Problem to solve >> Reproduce the data below in full and to the letter, images excepted.

** Opening Exercise data block **

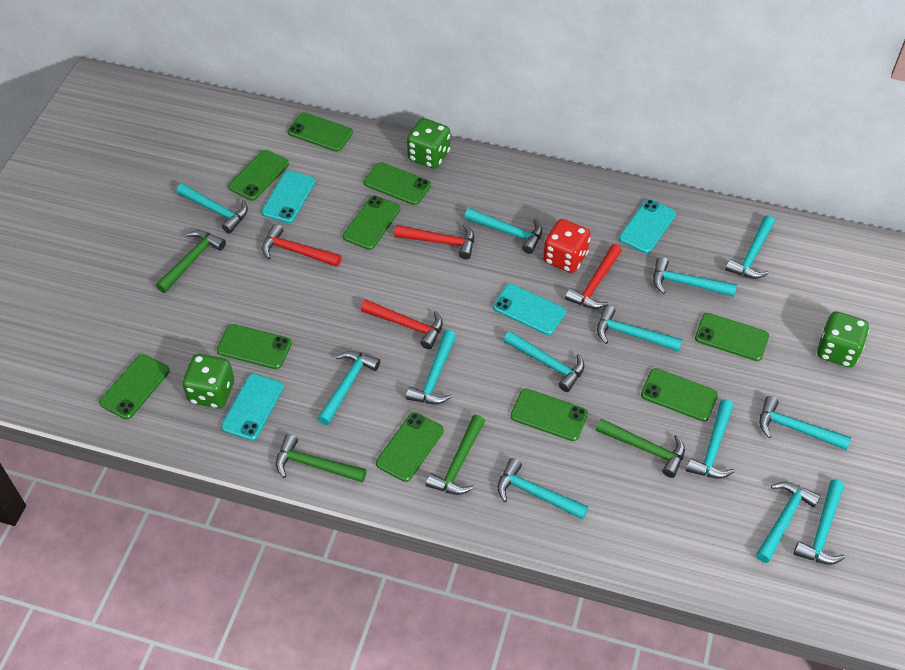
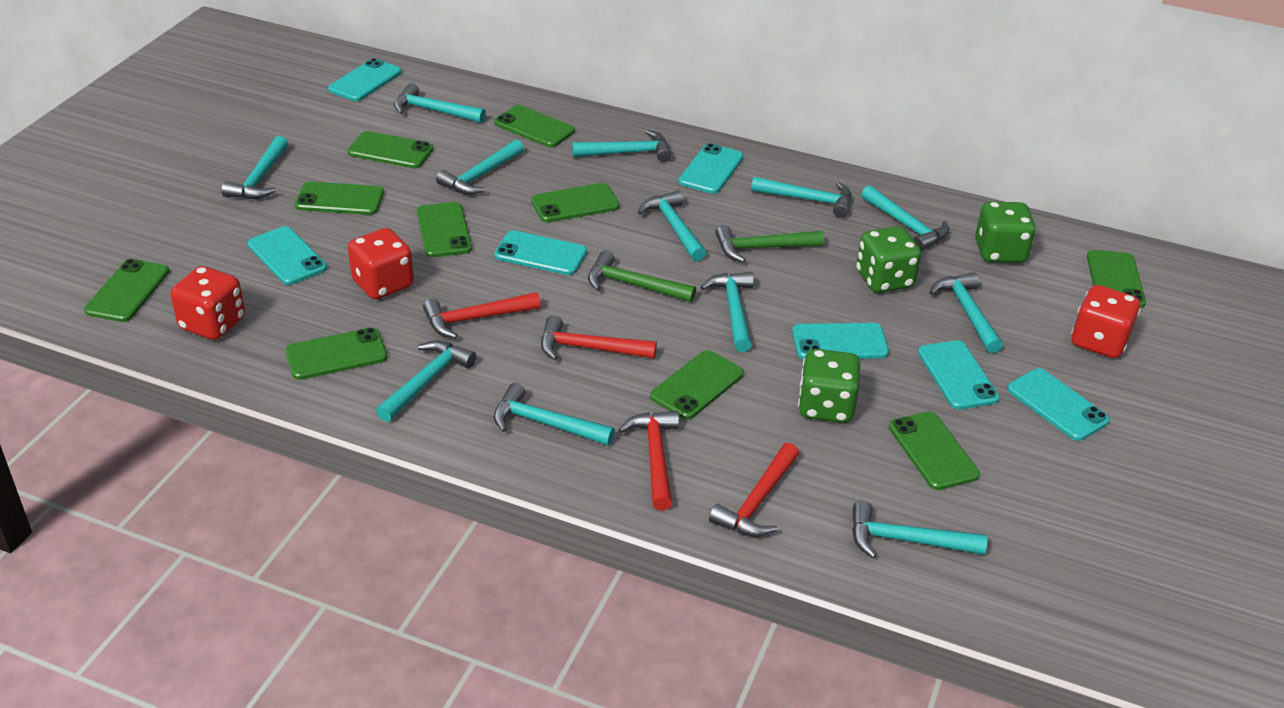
green hammer: 4 -> 2
red dice: 1 -> 3
turquoise hammer: 13 -> 12
turquoise phone: 4 -> 7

** Closing Exercise data block **

Result of the exercise >>
green hammer: 4 -> 2
red dice: 1 -> 3
turquoise hammer: 13 -> 12
turquoise phone: 4 -> 7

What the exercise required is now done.